_Exercise data_.
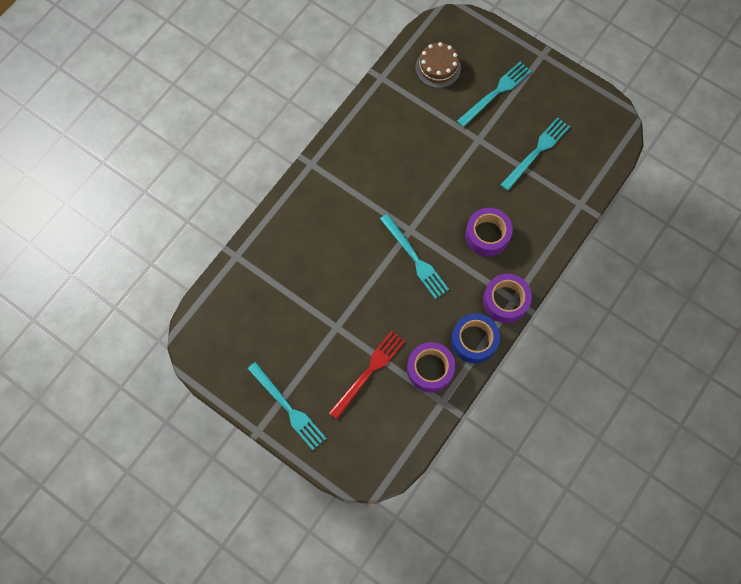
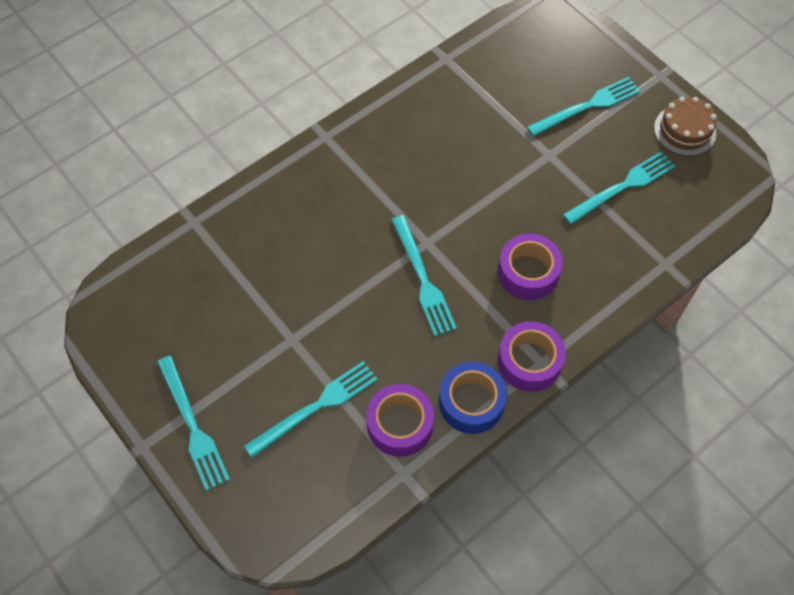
camera: 15 degrees right, 10 degrees down
red fork [329,331,405,419] -> turquoise fork [244,361,378,458]
brown cake [416,42,461,88] -> brown cake moved to [654,97,717,156]

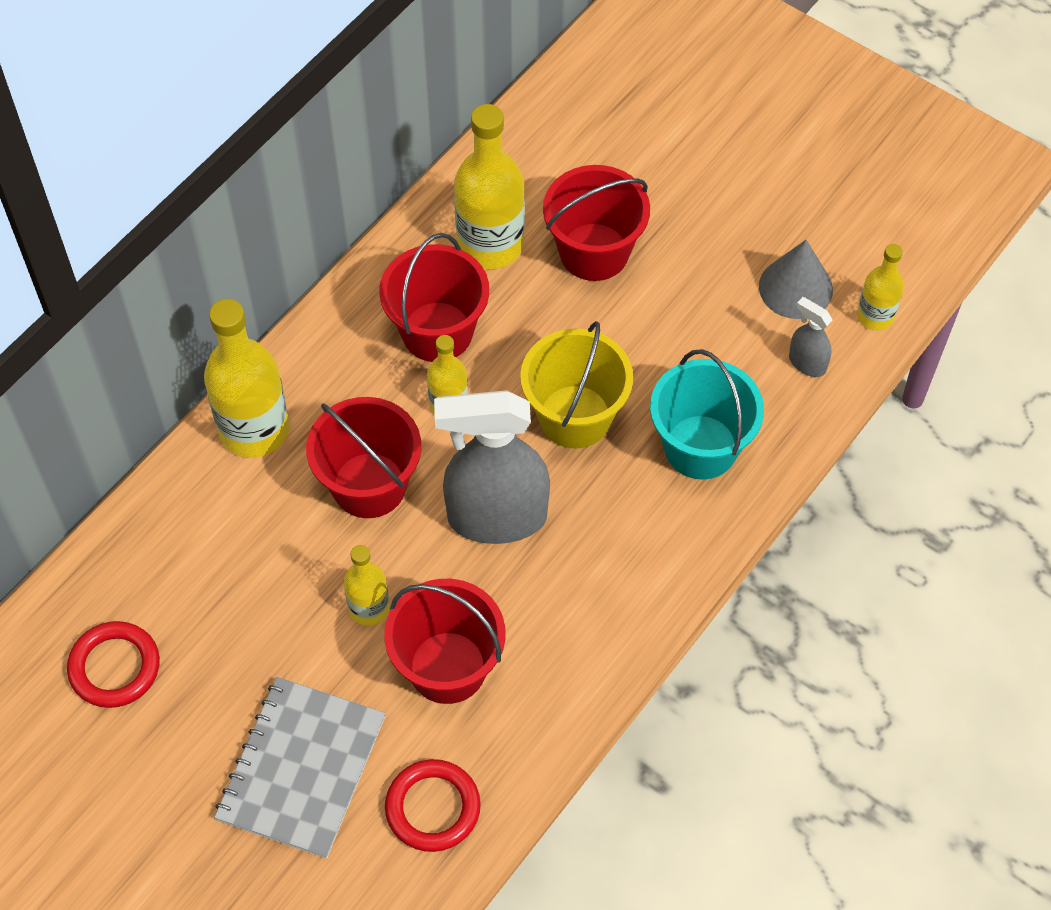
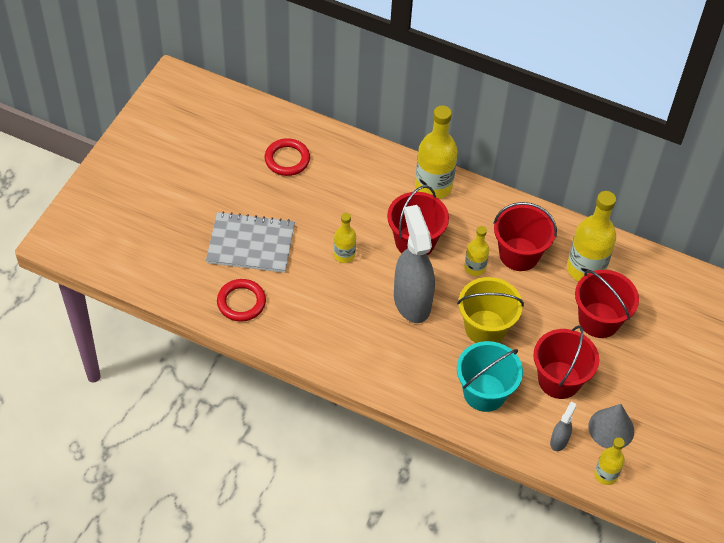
camera: 75 degrees right, 5 degrees down
red bucket [384,579,505,704] -> red bucket moved to [533,325,599,399]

_Work instruction_.
The answer should be only the number of lines in the data that contain the string "moved".

_Solution for this problem_.
2